▸ **Records drawn from a dataset**:
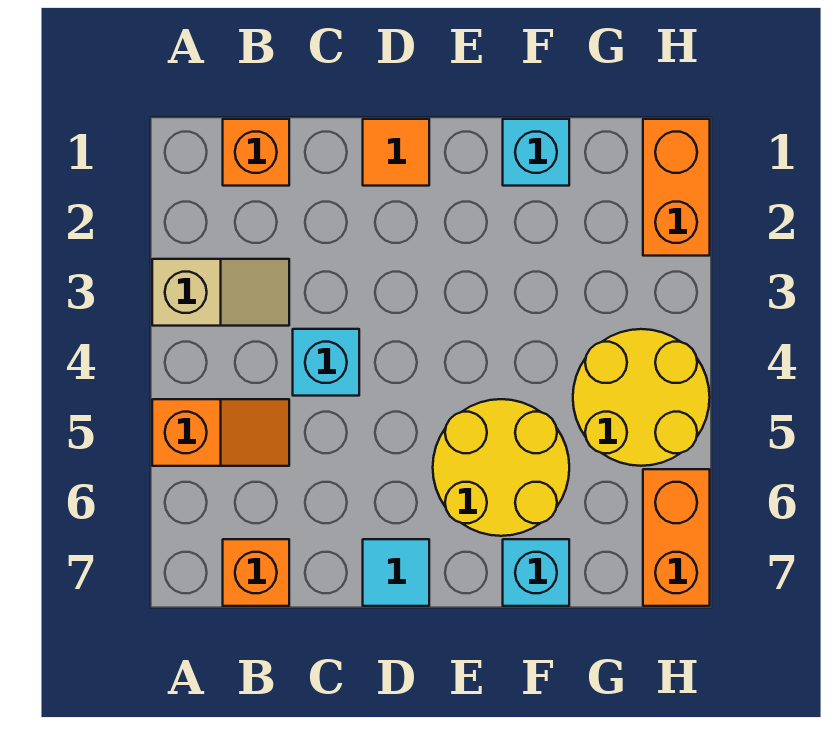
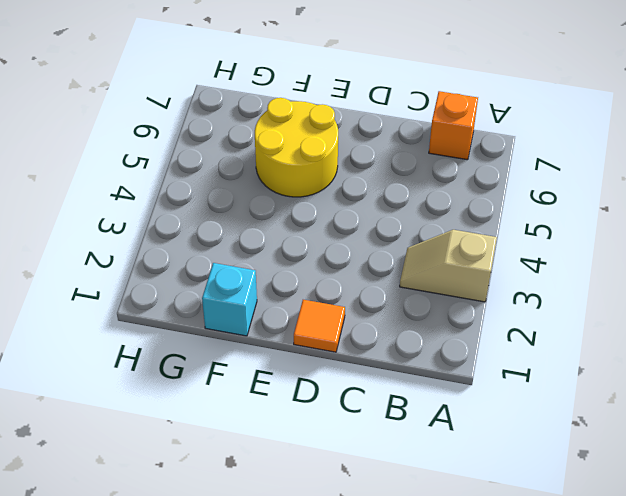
none -> orange slope A5:B5 level 1 top A
none -> orange brick B1 level 1
none -> cyan brick C4 level 1

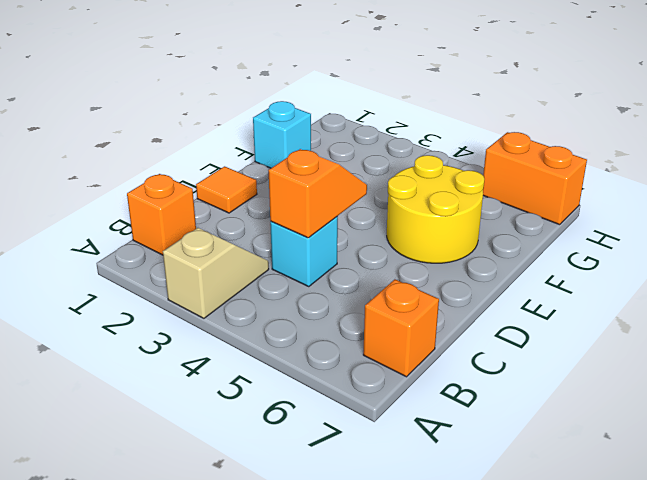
orange slope C4:D4 level 2 top C -> orange slope A5:B5 level 1 top A
none -> cyan tile D7 level 1
none -> cyan brick F7 level 1
none -> yellow round brick G4:H5 level 1

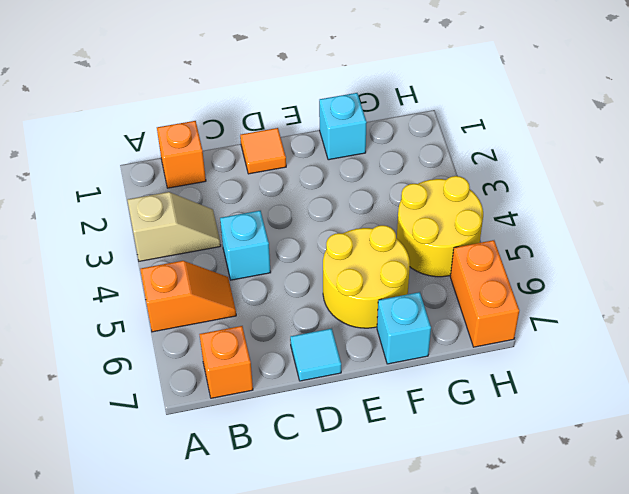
none -> orange brick H1:H2 level 1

▸ **WHAT YOU ARE ASKED TO DO**: The lines to copy are those above that contain "slope".

▸ **SOLUTION FOR THIS EXERCISE**:
none -> orange slope A5:B5 level 1 top A
orange slope C4:D4 level 2 top C -> orange slope A5:B5 level 1 top A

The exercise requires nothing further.